## YOUR TASK
Once you reach the line containing "purple pentagon at" in the data below, restate each line word for word up to and including the one containing "cyan ellipse at (782, 503): moved 6 px up".

## GIVEN ENTRIES
┄┄┄┄┄┄┄┄┄┄

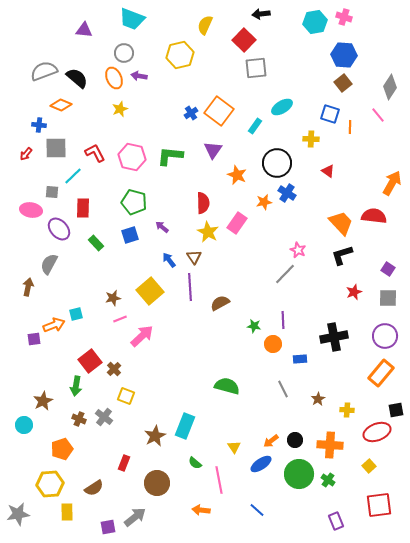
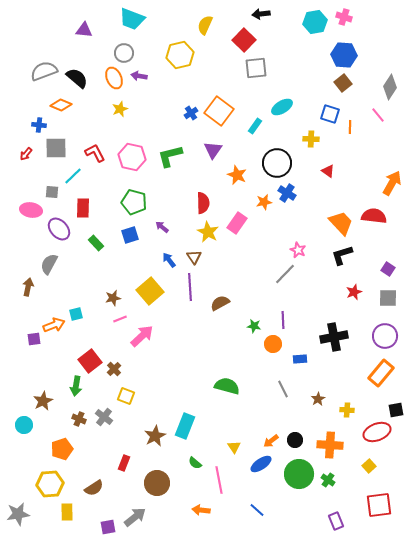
green L-shape at (170, 156): rotated 20 degrees counterclockwise
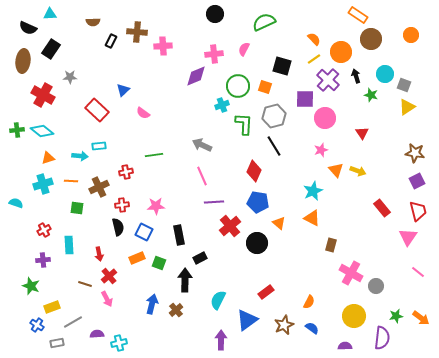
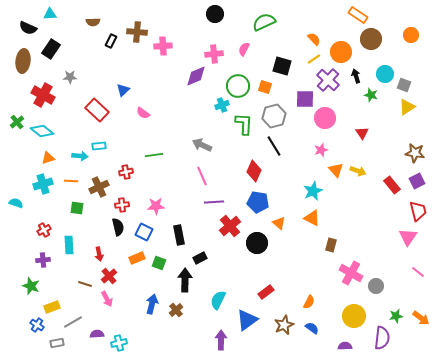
green cross at (17, 130): moved 8 px up; rotated 32 degrees counterclockwise
red rectangle at (382, 208): moved 10 px right, 23 px up
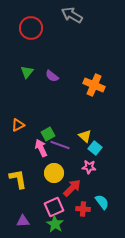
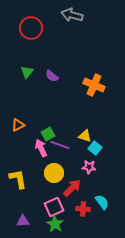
gray arrow: rotated 15 degrees counterclockwise
yellow triangle: rotated 24 degrees counterclockwise
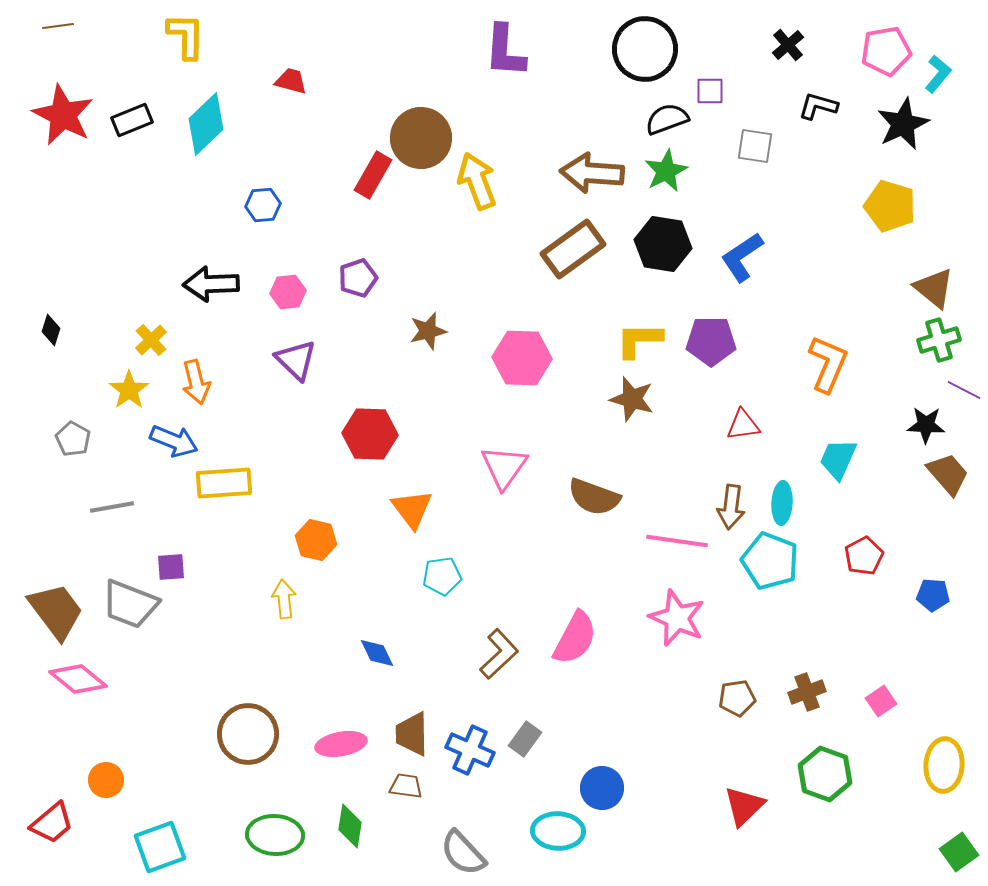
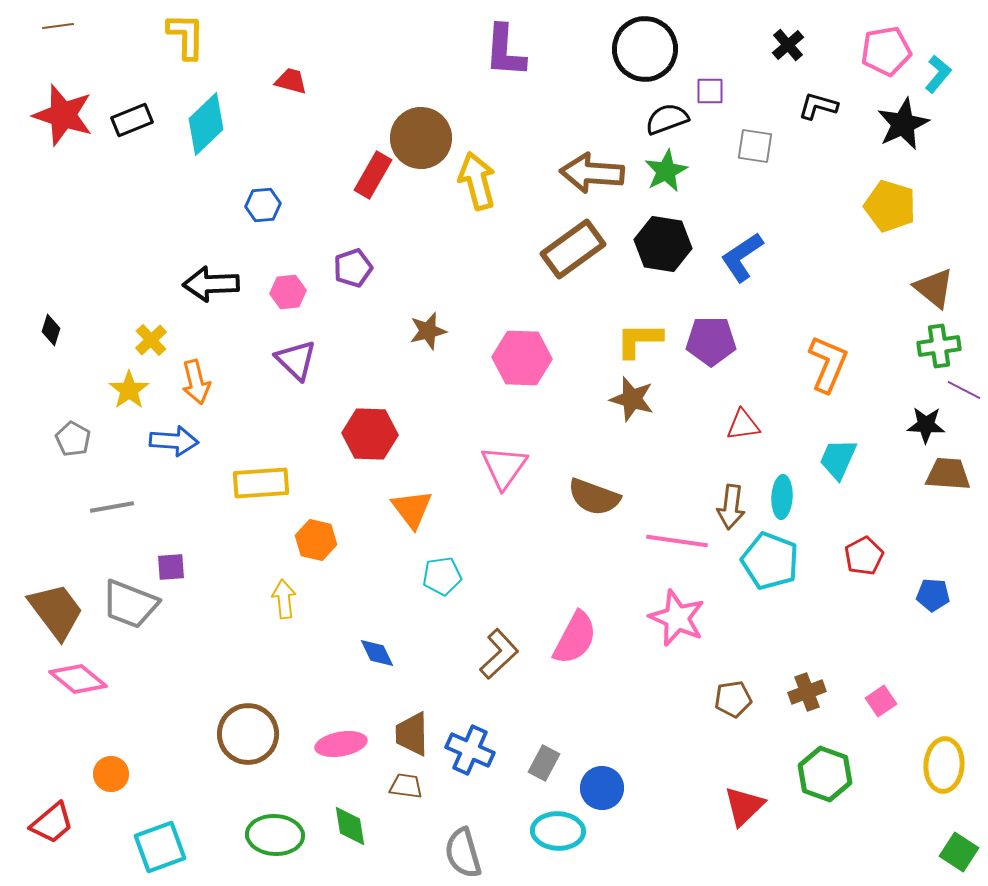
red star at (63, 115): rotated 10 degrees counterclockwise
yellow arrow at (477, 181): rotated 6 degrees clockwise
purple pentagon at (358, 278): moved 5 px left, 10 px up
green cross at (939, 340): moved 6 px down; rotated 9 degrees clockwise
blue arrow at (174, 441): rotated 18 degrees counterclockwise
brown trapezoid at (948, 474): rotated 45 degrees counterclockwise
yellow rectangle at (224, 483): moved 37 px right
cyan ellipse at (782, 503): moved 6 px up
brown pentagon at (737, 698): moved 4 px left, 1 px down
gray rectangle at (525, 739): moved 19 px right, 24 px down; rotated 8 degrees counterclockwise
orange circle at (106, 780): moved 5 px right, 6 px up
green diamond at (350, 826): rotated 18 degrees counterclockwise
green square at (959, 852): rotated 21 degrees counterclockwise
gray semicircle at (463, 853): rotated 27 degrees clockwise
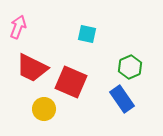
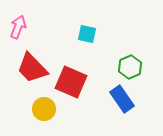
red trapezoid: rotated 20 degrees clockwise
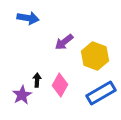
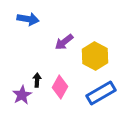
blue arrow: moved 1 px down
yellow hexagon: rotated 8 degrees clockwise
pink diamond: moved 2 px down
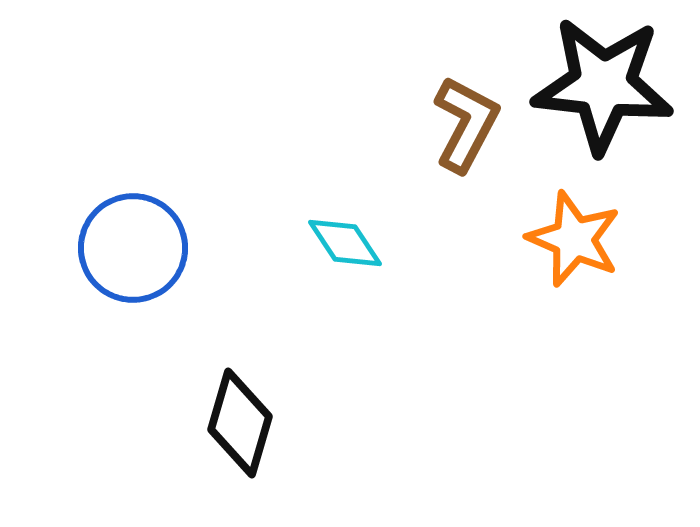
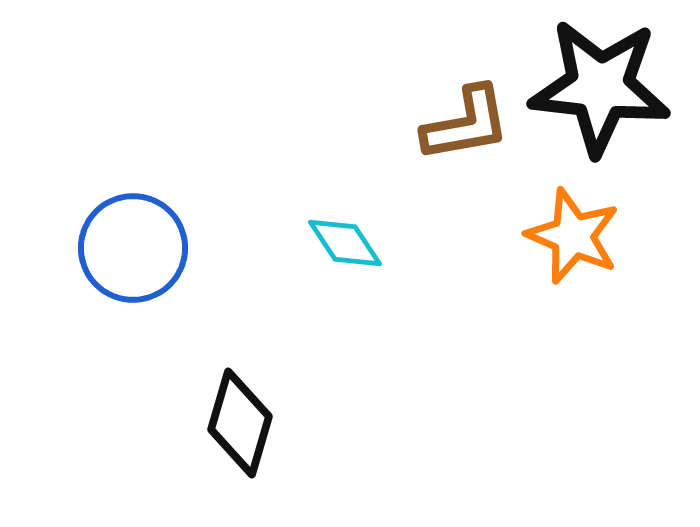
black star: moved 3 px left, 2 px down
brown L-shape: rotated 52 degrees clockwise
orange star: moved 1 px left, 3 px up
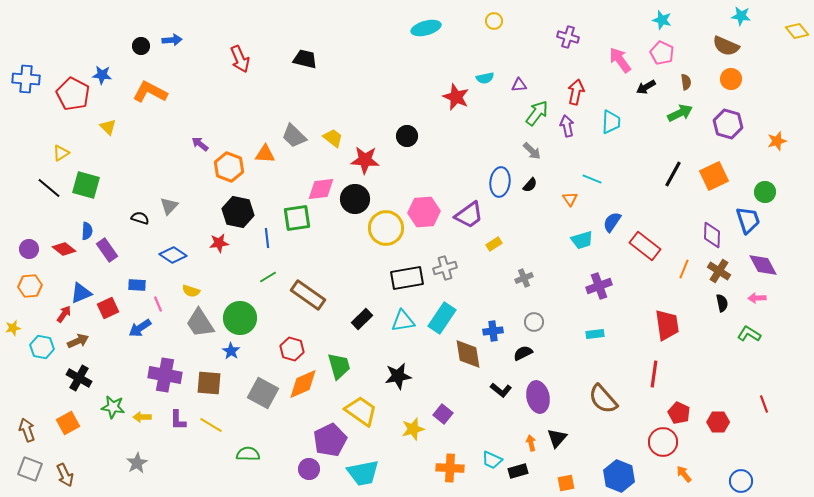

┄┄┄┄┄┄┄┄┄┄

## SOLVED EXERCISE
purple pentagon at (358, 278): moved 5 px left, 10 px up
green cross at (939, 340): moved 6 px down; rotated 9 degrees clockwise
blue arrow at (174, 441): rotated 18 degrees counterclockwise
brown trapezoid at (948, 474): rotated 45 degrees counterclockwise
yellow rectangle at (224, 483): moved 37 px right
cyan ellipse at (782, 503): moved 6 px up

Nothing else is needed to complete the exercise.